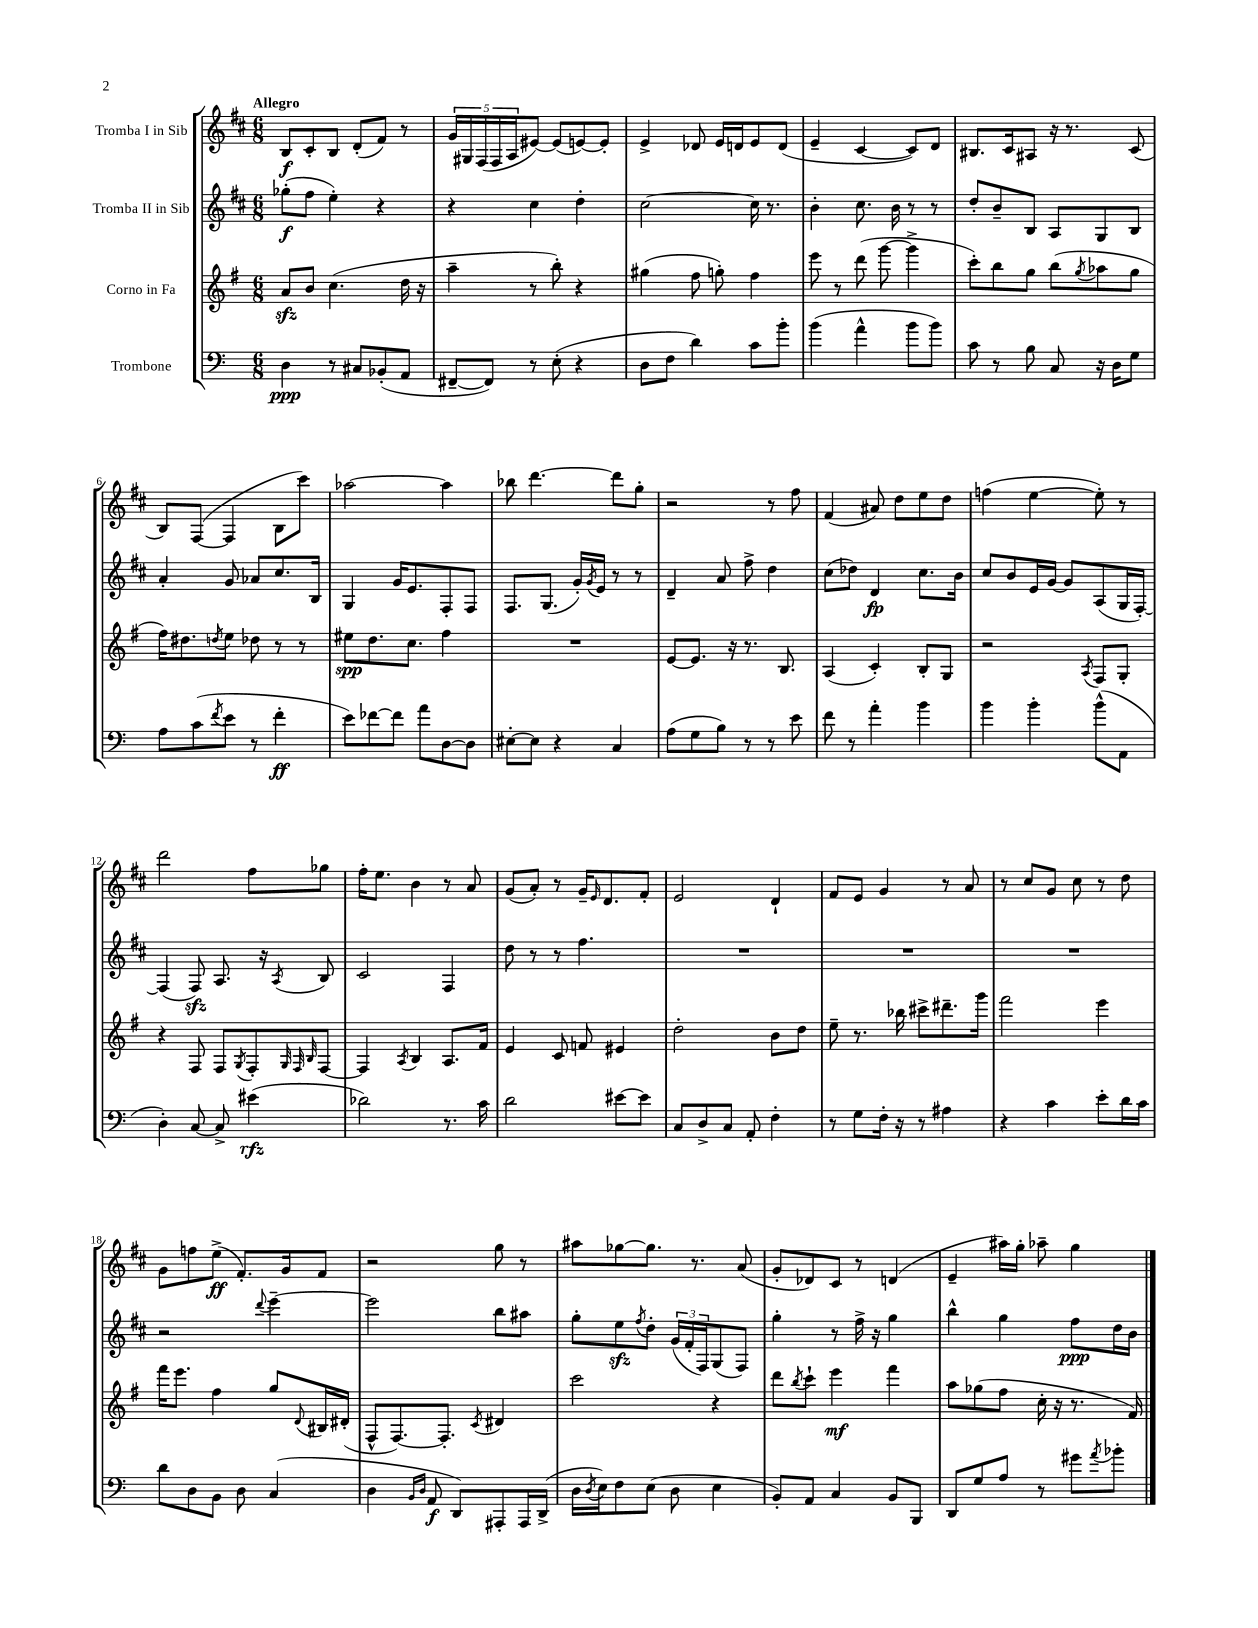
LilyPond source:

<<
\new StaffGroup <<
\new Staff = "s0" \with { instrumentName = "Tromba I in Sib" } {
    \clef treble \key d \major \numericTimeSignature \time 6/8 \tempo "Allegro"
    b8\f cis'8-. b8 d'8-.( fis'8) r8 |
    \tuplet 5/4 { g'16 gis16 fis16( fis16 a16 } eis'8~) eis'8( e'8~) e'8-. |
    e'4-> des'8 e'16 d'16 e'8 d'8( |
    e'4-- cis'4~ cis'8) d'8 |
    bis8. cis'16 ais8 r16 r8. cis'8( |
    b8) fis8~( fis4 b8 cis'''8) |
    aes''2~ aes''4 |
    bes''8 d'''4.~ d'''8 g''8-. |
    r2 r8 fis''8 |
    fis'4( ais'8) d''8 e''8 d''8 |
    f''4( e''4~ e''8-.) r8 |
    d'''2 fis''8 ges''8 |
    fis''16-. e''8. b'4 r8 a'8 |
    g'8( a'8-.) r8 g'16-- \grace { e'16 } d'8. fis'8-. |
    e'2 d'4-! |
    fis'8 e'8 g'4 r8 a'8 |
    r8 cis''8 g'8 cis''8 r8 d''8 |
    g'8 f''8 e''8->\ff( fis'8.-.) g'16 fis'8 |
    r2 g''8 r8 |
    ais''8 ges''8~ ges''8. r8. a'8( |
    g'8-. des'8) cis'8 r8 d'4( |
    e'4-- ais''16) g''16-. aes''8-- g''4 \bar "|." |
}
\new Staff = "s1" \with { instrumentName = "Tromba II in Sib" } {
    \clef treble \key d \major \numericTimeSignature \time 6/8
    ges''8-.\f( fis''8 e''4-.) r4 |
    r4 cis''4 d''4-. |
    cis''2~ cis''16 r8. |
    b'4-. cis''8. b'16 r8 r8 |
    d''8-. b'8-- b8 a8 g8 b8 |
    a'4-. g'8 aes'8 cis''8. b16 |
    g4 g'16 e'8. fis8-. fis8 |
    fis8. g8.( g'16-.) \acciaccatura { g'8 } e'16 r8 r8 |
    d'4-- a'8 fis''8-> d''4 |
    cis''8( des''8) d'4\fp cis''8. b'16 |
    cis''8 b'8 e'16 g'16~ g'8 a8( g16 fis16~-.) |
    fis4( fis8\sfz) a8. r16 \acciaccatura { a8 } b8 |
    cis'2 fis4 |
    d''8 r8 r8 fis''4. |
    R2. |
    R2. |
    R2. |
    r2 \appoggiatura { d'''8 } e'''4~-- |
    e'''2 b''8 ais''8 |
    g''8-. e''8\sfz \acciaccatura { fis''8 } d''8-. \tuplet 3/2 { g'16( fis'16-. fis16) } g8( fis8) |
    g''4-. r8 fis''16-> r16 g''4 |
    b''4-^ g''4 fis''8\ppp d''16 b'16 \bar "|." |
}
\new Staff = "s2" \with { instrumentName = "Corno in Fa" } {
    \clef treble \key g \major \numericTimeSignature \time 6/8
    a'8\sfz b'8 c''4.( d''16 r16 |
    a''4-- r8 b''8-.) r4 |
    gis''4( fis''8 g''8-.) fis''4 |
    e'''8 r8 d'''8( g'''8~ g'''4-> |
    c'''8-.) b''8 g''8 b''8( \acciaccatura { g''8 } aes''8 g''8 |
    fis''16) dis''8. \acciaccatura { d''8 } e''8 des''8 r8 r8 |
    eis''8\spp d''8. c''8. fis''4 |
    R2. |
    e'8~ e'8. r16 r8. b8. |
    a4( c'4-.) b8-. g8 |
    r2 \acciaccatura { a8 } fis8 g8-. |
    r4 fis8 fis8 \acciaccatura { g8 } fis8-. \grace { g32 fis32 b32 } fis8~ |
    fis4 \acciaccatura { a8 } b4 a8. fis'16 |
    e'4 c'8 f'8 eis'4 |
    d''2-. b'8 d''8 |
    e''8-- r8. bes''16 cis'''8-> dis'''8.-- g'''16 |
    fis'''2 e'''4 |
    fis'''16 e'''8. fis''4 g''8 \appoggiatura { d'8 } bis16 dis'16-.( |
    fis8-^ fis8.~) fis8.-. \acciaccatura { c'8 } dis'4 |
    c'''2 r4 |
    d'''8 \acciaccatura { b''8 } c'''8-! e'''4\mf fis'''4 |
    a''8 ges''8( fis''8 c''16-. r16 r8. fis'16) \bar "|." |
}
\new Staff = "s3" \with { instrumentName = "Trombone" } {
    \clef bass \key c \major \numericTimeSignature \time 6/8
    d4\ppp r8 cis8 bes,8-.( a,8 |
    fis,8~-- fis,8) r8 e8-.( r4 |
    d8 f8 d'4) c'8 b'8-. |
    b'4( a'4-^ b'8 b'8) |
    c'8 r8 b8 c8 r16 d16 g8 |
    a8 c'8( \acciaccatura { f'8 } e'8 r8 f'4-.\ff |
    e'8) fes'8~ fes'8 a'8 d8~ d8 |
    eis8~-. eis8 r4 c4 |
    a8( g8 b8) r8 r8 e'8 |
    f'8 r8 a'4-. b'4 |
    b'4 b'4-. b'8-^( a,8 |
    d4-.) c8~ c8-> eis'4\rfz( |
    des'2) r8. c'16 |
    d'2 eis'8~ eis'8 |
    c8 d8-> c8 a,8-. f4-. |
    r8 g8 f16-. r16 r8 ais4 |
    r4 c'4 e'8-. d'16 c'16 |
    d'8 d8 b,8 d8 c4( |
    d4 \grace { b,16 d16 } a,8\f d,8) ais,,8-. ais,,16 d,16->( |
    d16 \acciaccatura { d8 } e16) f8 e8( d8 e4 |
    b,8-.) a,8 c4 b,8 b,,8 |
    d,8 g8 a8 r8 gis'8 \acciaccatura { a'8 } bes'8-. \bar "|." |
}
>>
>>
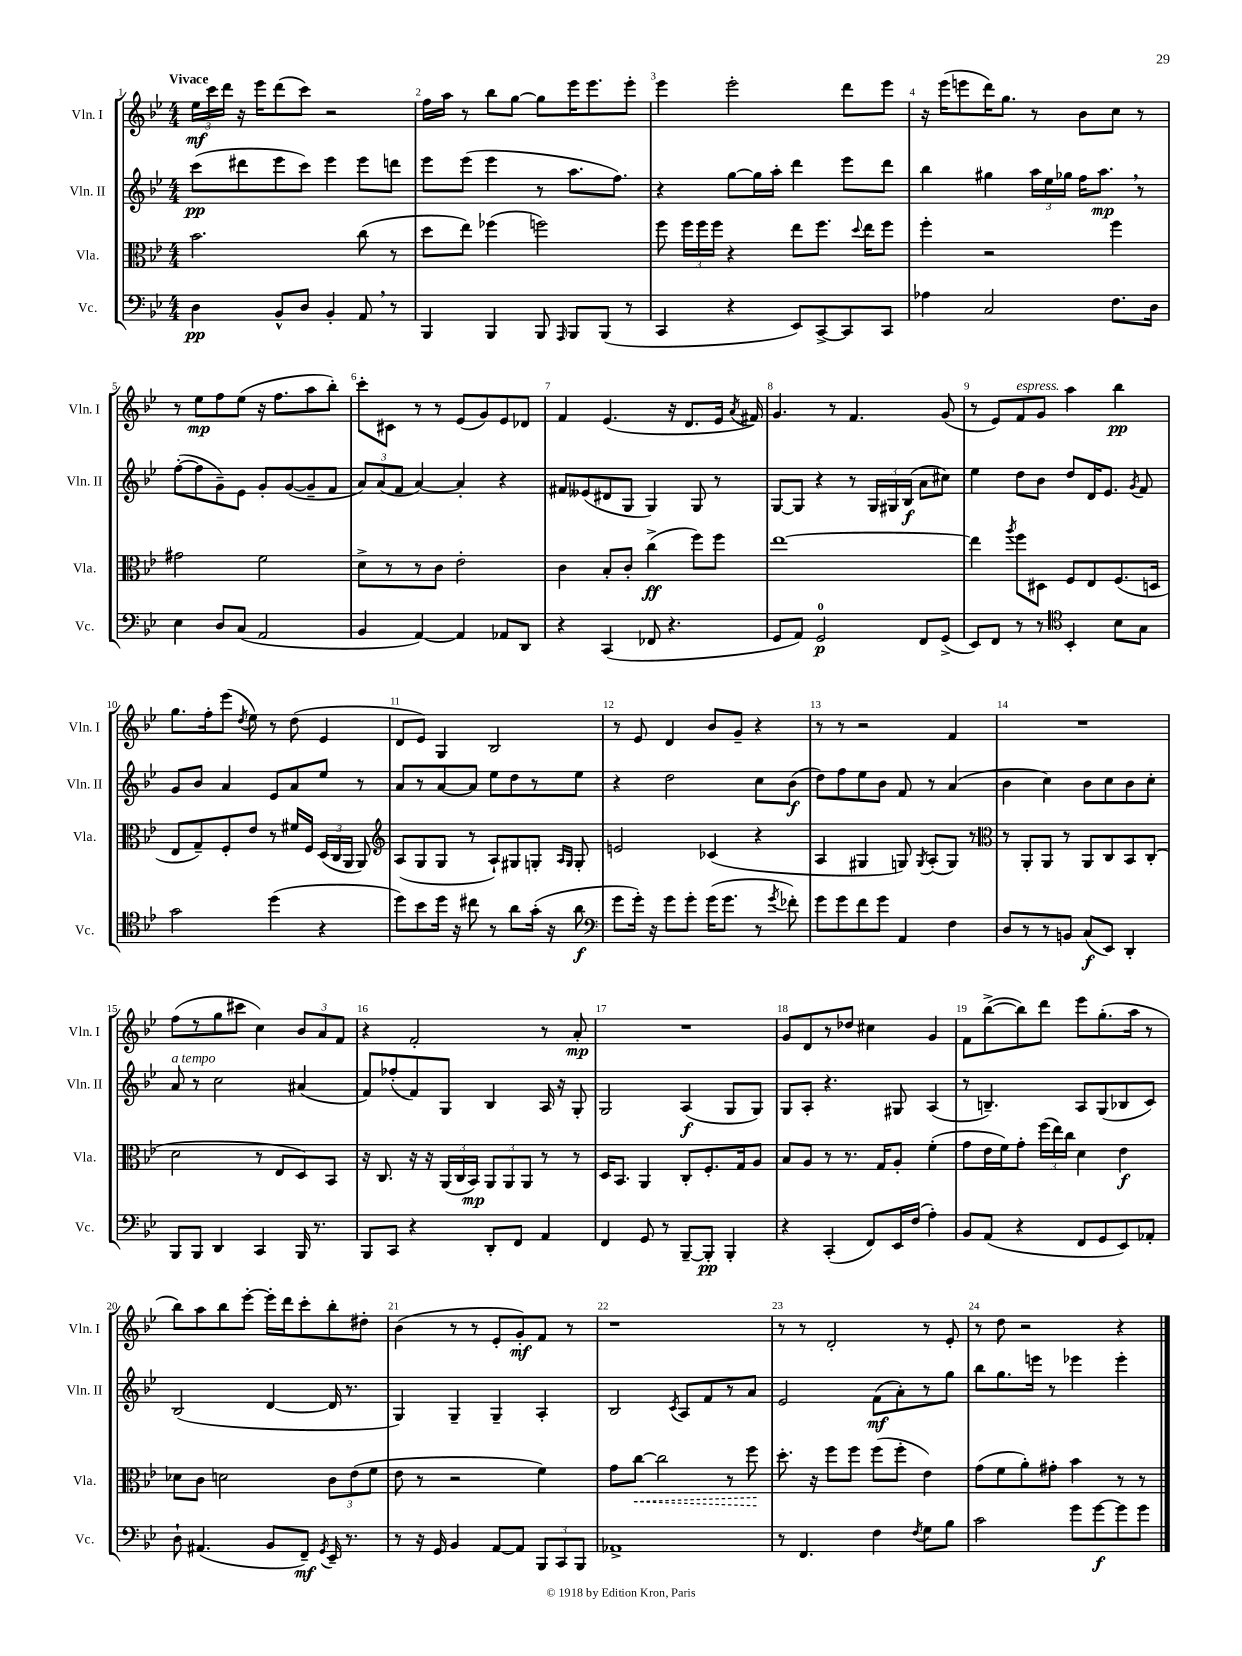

Task to carry out =>
List each line of the records that contains the string "time", treating uppercase and lowercase as different.

Written answer =>
    \clef treble \key d \major \numericTimeSignature \time 6/8 \tempo "Allegro"
    \clef treble \key d \major \numericTimeSignature \time 6/8
    \clef treble \key g \major \numericTimeSignature \time 6/8
    \clef bass \key c \major \numericTimeSignature \time 6/8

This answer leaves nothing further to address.